* **What you have to do**
Set down each entry below exactly as written, keeping the pictures out.

* **Task input**
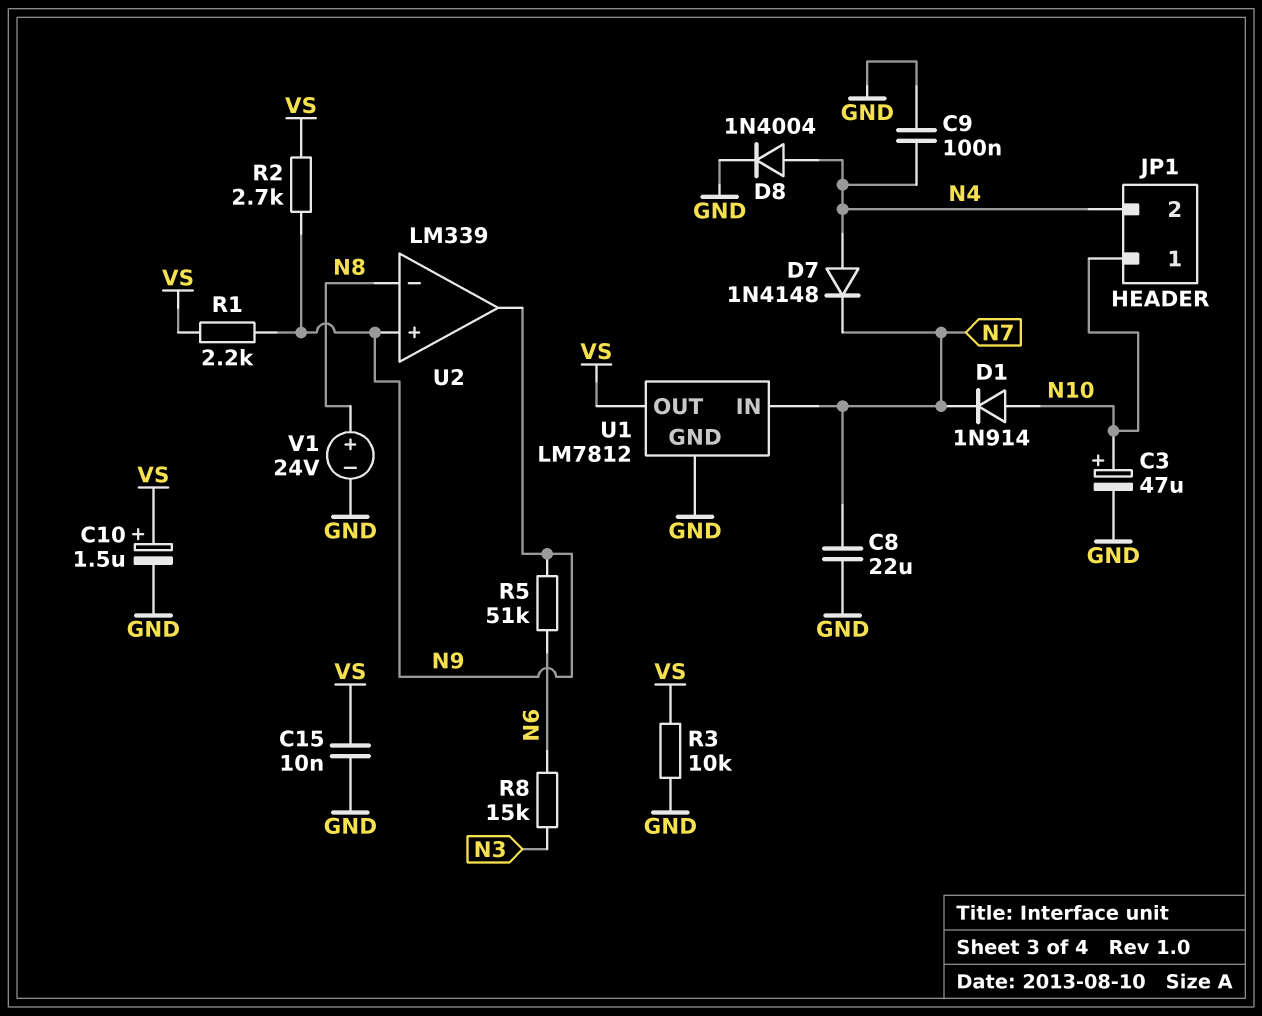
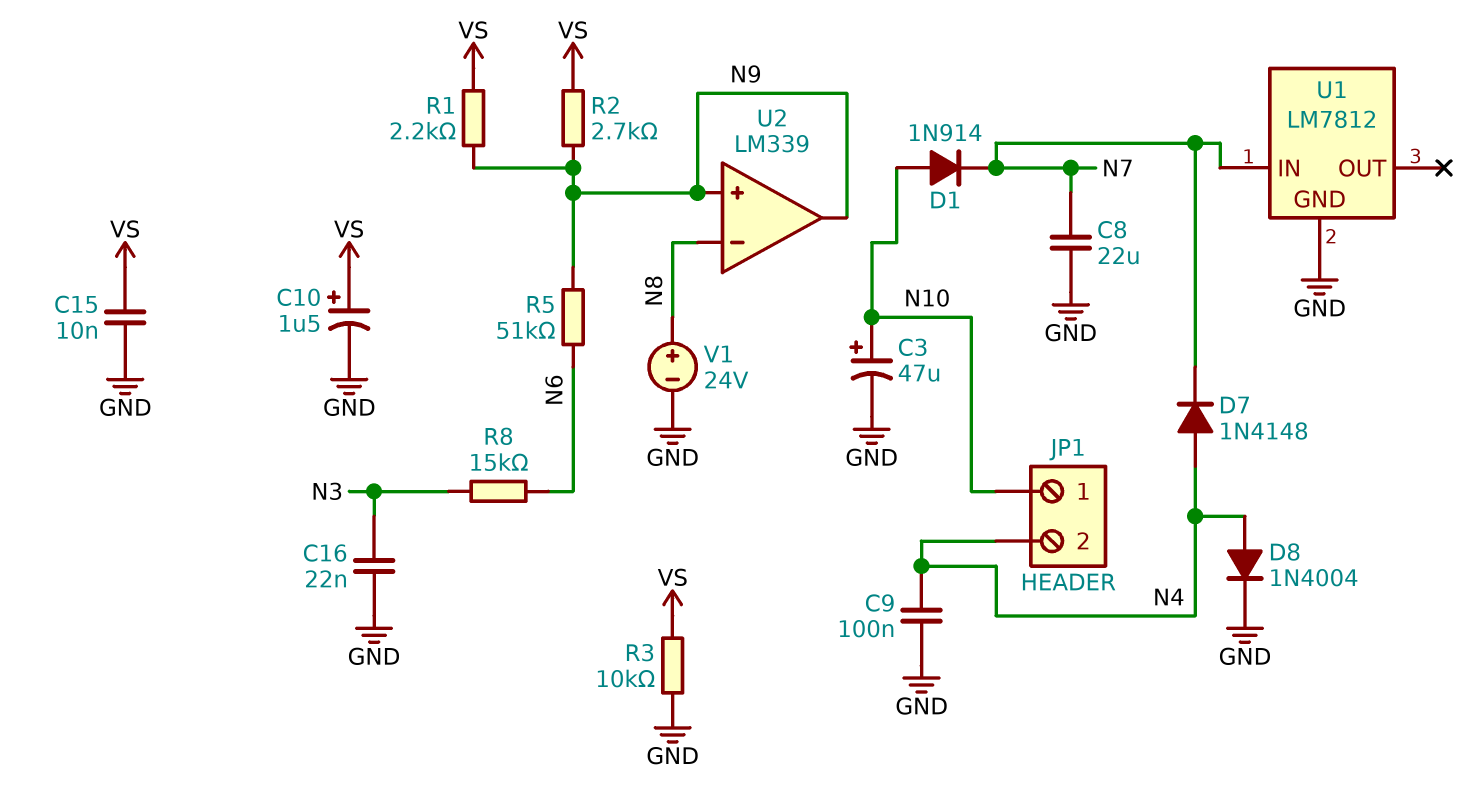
C16: none -> 22nF (GND, N3)
U1 pin OUT: VS -> none

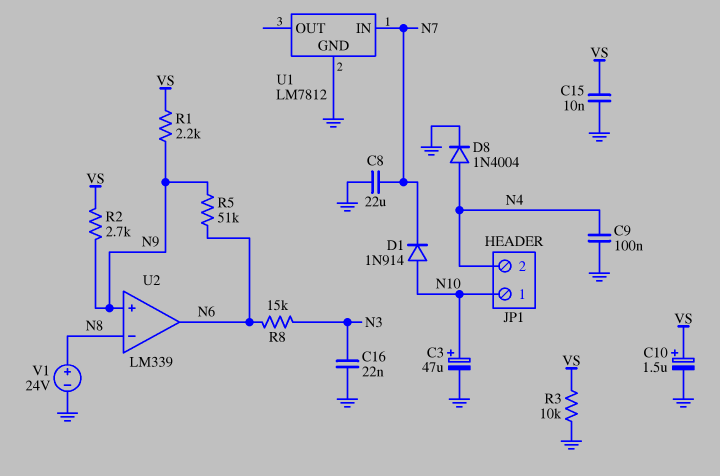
D7: diode 1N4148 (A N4, K N7) -> none
U2 pin out: N9 -> N6

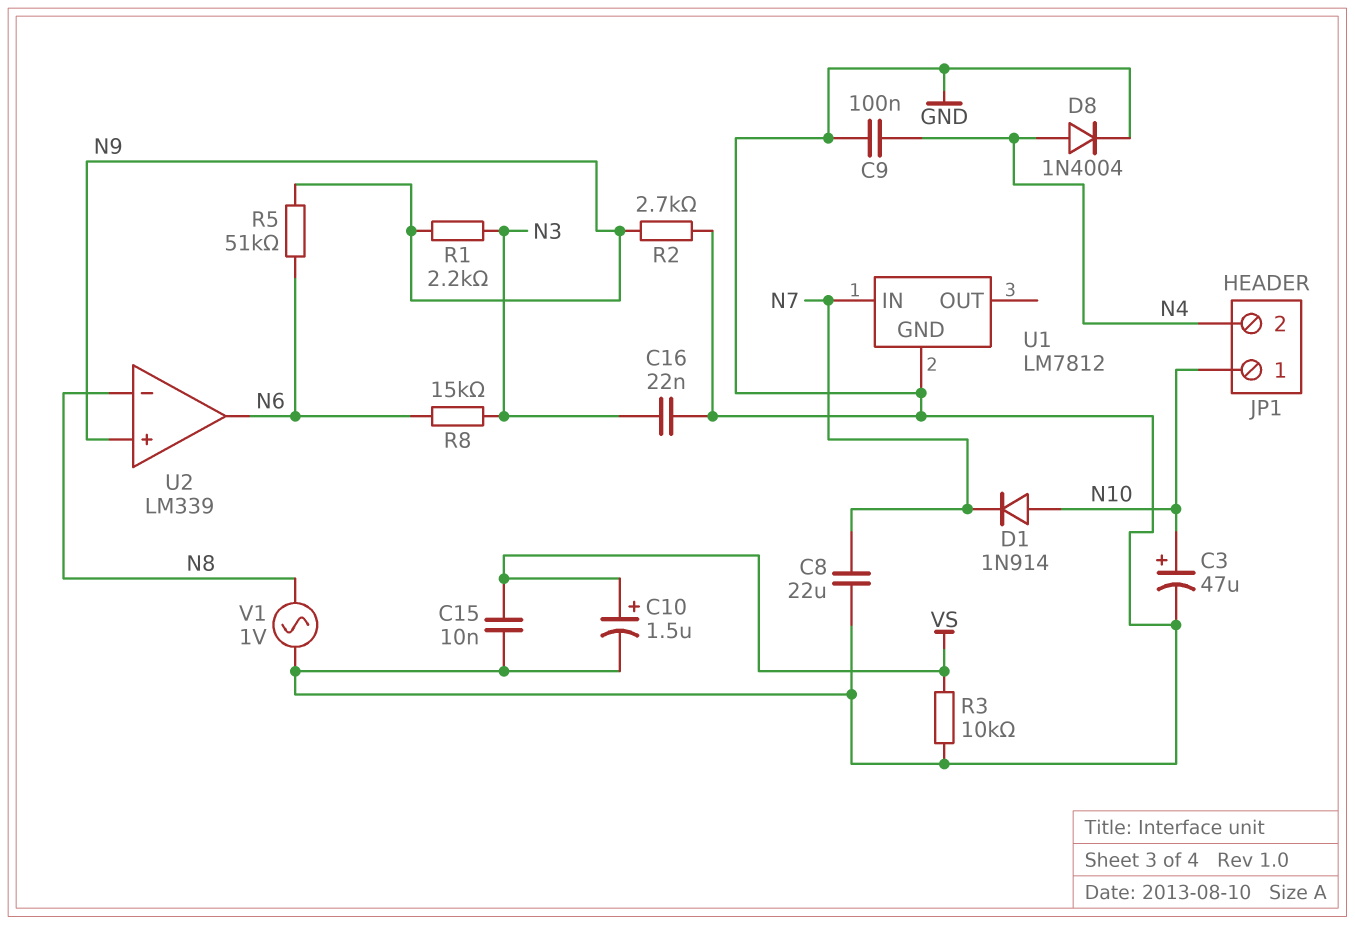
R1: 2.2k (N9, VS) -> 2.2k (N3, N9)
R2: 2.7k (N9, VS) -> 2.7k (GND, N9)
V1: 24V (plus N8, minus GND) -> AC 1V (GND, N8)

* **Answer box**
C16: none -> 22nF (GND, N3)
U1 pin OUT: VS -> none

D7: diode 1N4148 (A N4, K N7) -> none
U2 pin out: N9 -> N6

R1: 2.2k (N9, VS) -> 2.2k (N3, N9)
R2: 2.7k (N9, VS) -> 2.7k (GND, N9)
V1: 24V (plus N8, minus GND) -> AC 1V (GND, N8)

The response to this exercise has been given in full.